▶ **TASK DIRECTIONS**
From the entries below, print exactly the span beginning with the line holding "GPS pin RX: 13 -> A0" and ending with the line holding "SD pin MISO: A3 -> A1", endpoints included, and skip any pictures.

Segment Start: EXCERPTED DATA

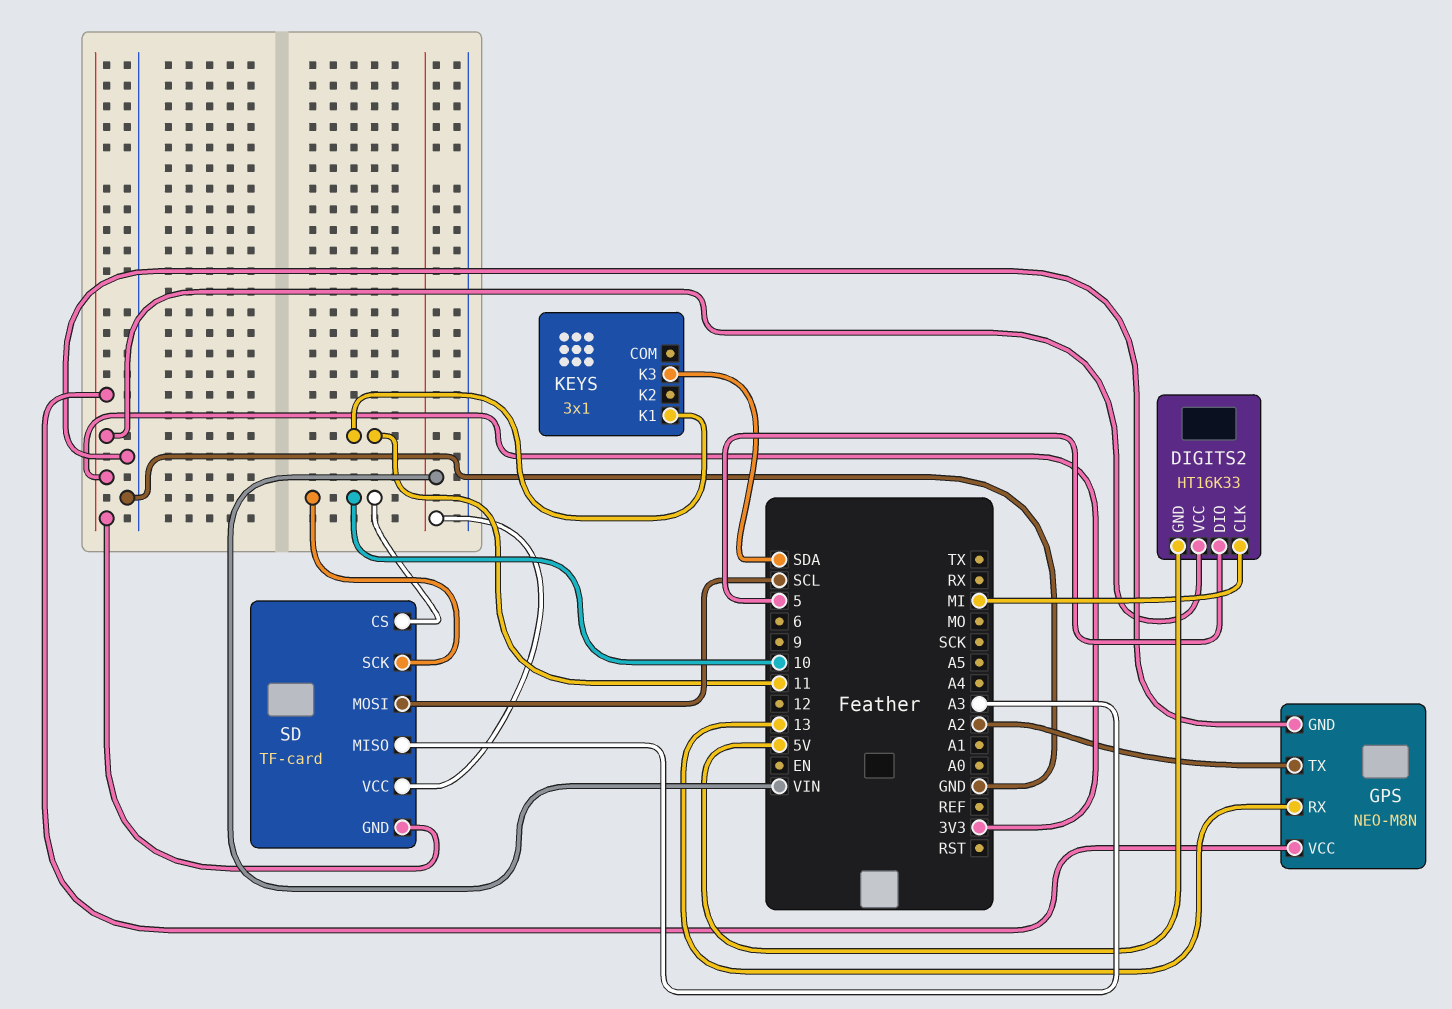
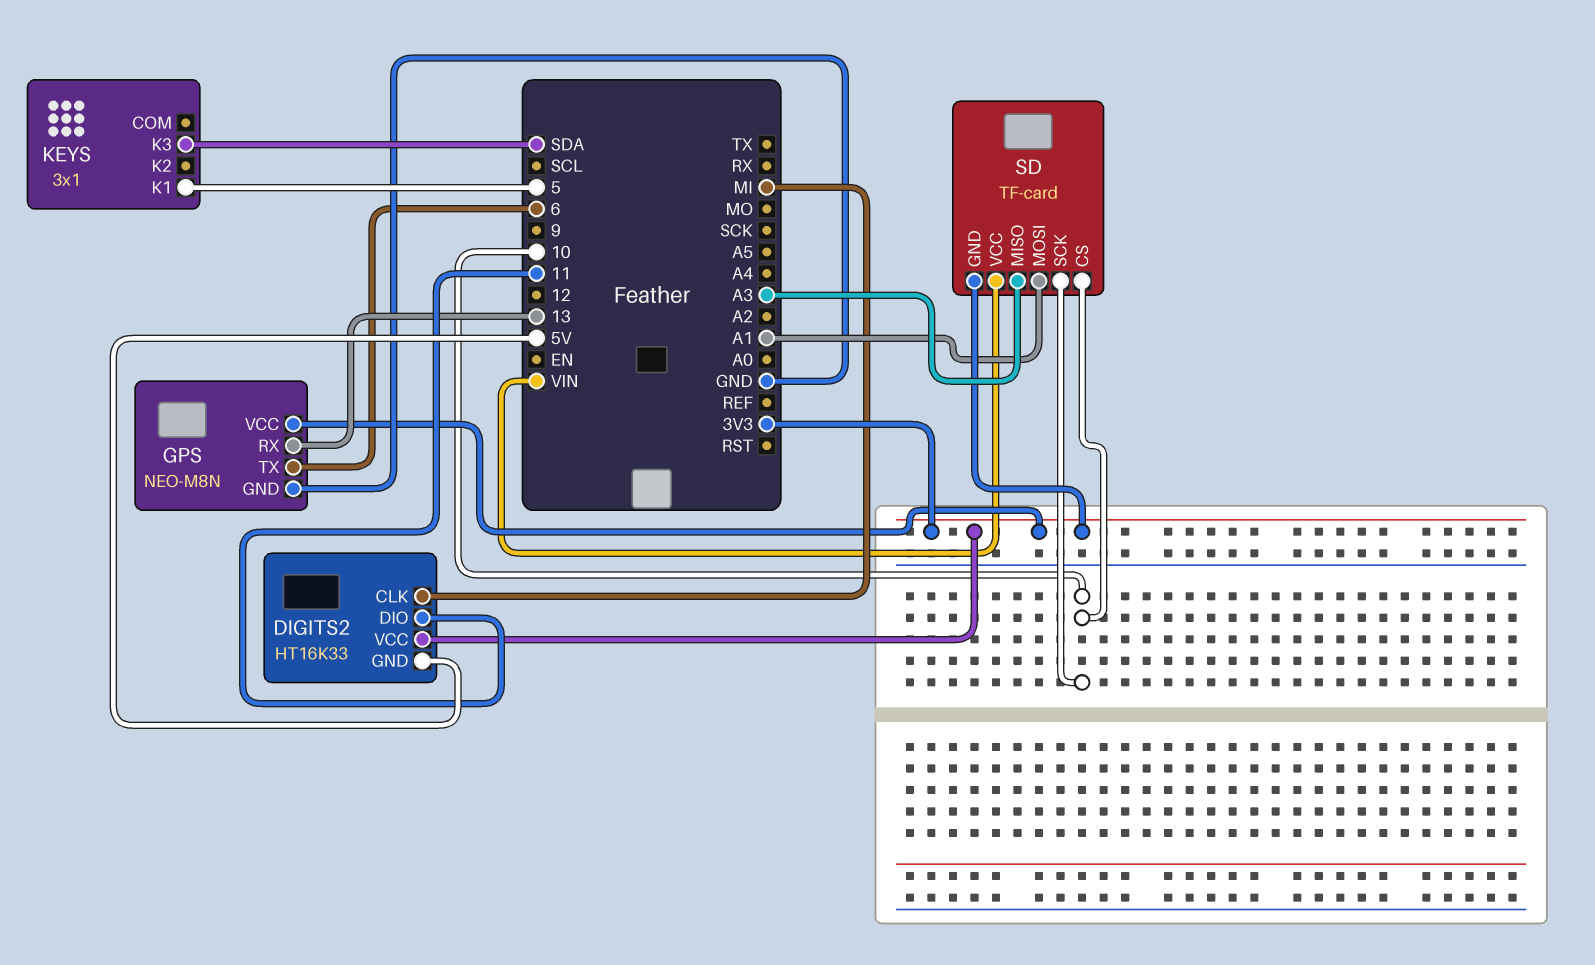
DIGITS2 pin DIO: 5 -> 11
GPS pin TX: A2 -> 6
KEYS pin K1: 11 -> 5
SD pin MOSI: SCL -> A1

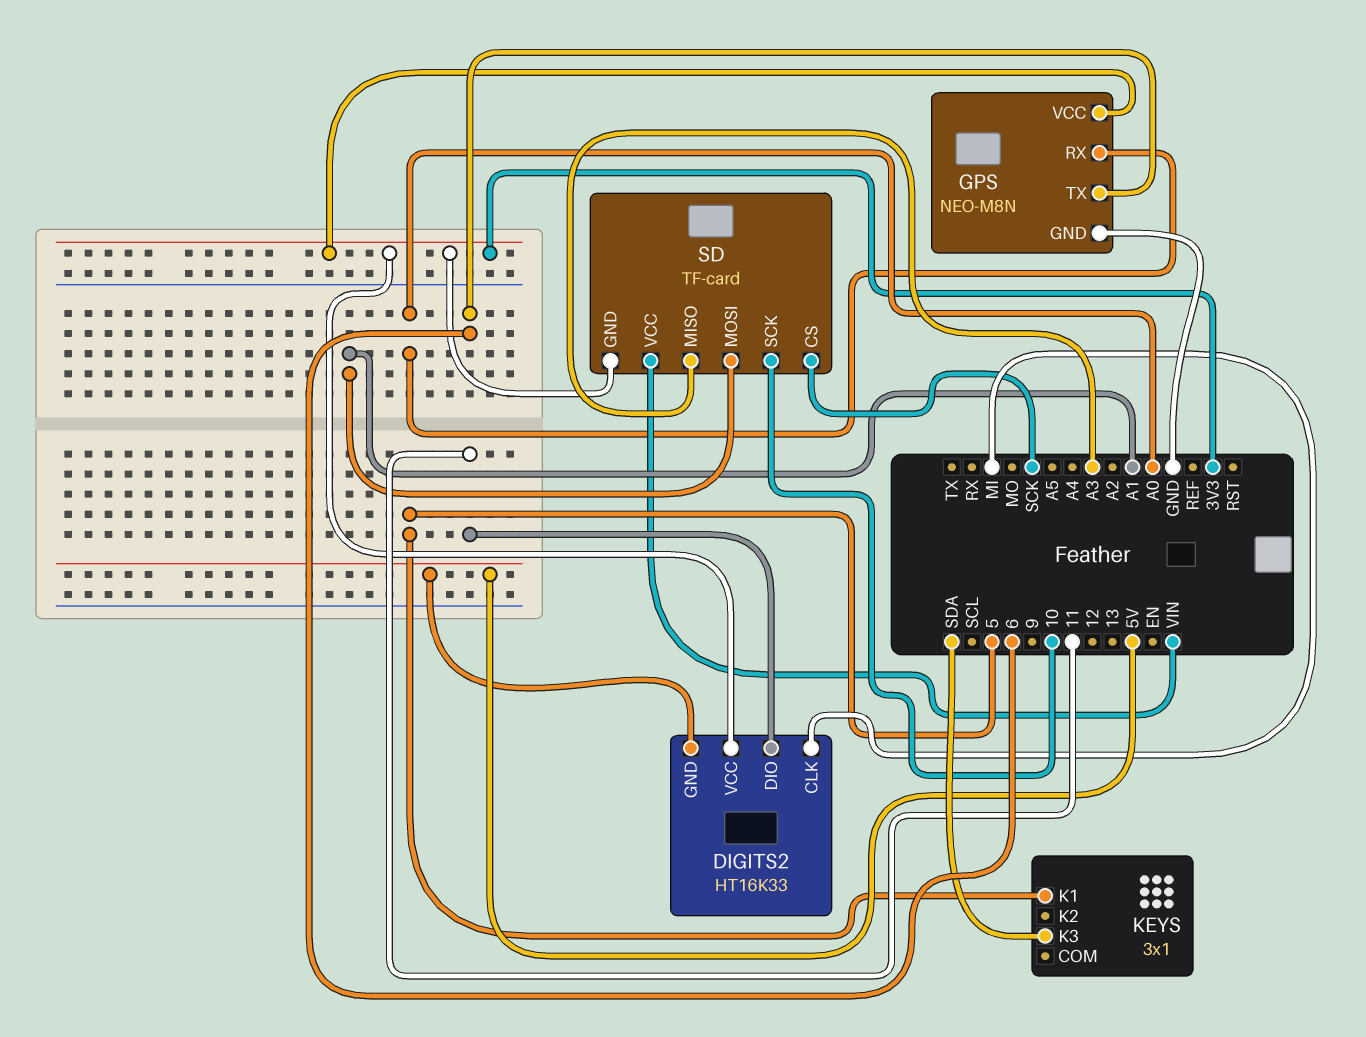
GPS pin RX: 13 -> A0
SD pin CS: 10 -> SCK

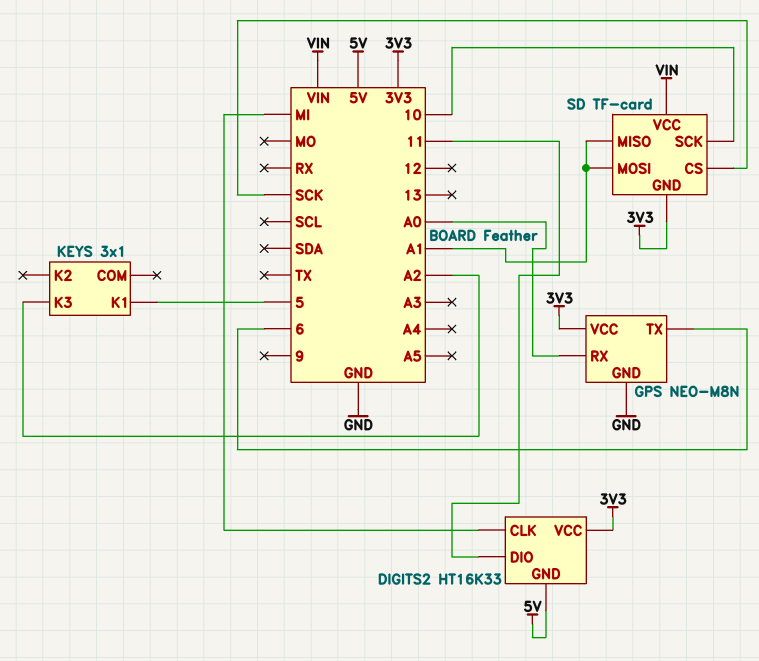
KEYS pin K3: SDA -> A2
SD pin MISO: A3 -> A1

Segment End: EXCERPTED DATA
Segment Start: EXCERPTED DATA

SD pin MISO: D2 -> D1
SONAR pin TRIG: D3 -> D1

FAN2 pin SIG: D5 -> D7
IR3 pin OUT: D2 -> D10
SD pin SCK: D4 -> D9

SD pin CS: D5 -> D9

Segment End: EXCERPTED DATA
Segment Start: EXCERPTED DATA

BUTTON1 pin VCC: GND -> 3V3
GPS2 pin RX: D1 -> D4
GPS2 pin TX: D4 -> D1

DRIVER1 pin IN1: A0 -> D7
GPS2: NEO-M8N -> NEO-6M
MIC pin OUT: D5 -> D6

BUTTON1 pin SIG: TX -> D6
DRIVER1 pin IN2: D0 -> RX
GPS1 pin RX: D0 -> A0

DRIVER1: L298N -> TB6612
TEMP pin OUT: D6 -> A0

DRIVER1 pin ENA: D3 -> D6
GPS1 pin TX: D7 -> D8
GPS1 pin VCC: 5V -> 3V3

Segment End: EXCERPTED DATA

▶ **EXERCISE RESULT**
GPS pin RX: 13 -> A0
SD pin CS: 10 -> SCK

KEYS pin K3: SDA -> A2
SD pin MISO: A3 -> A1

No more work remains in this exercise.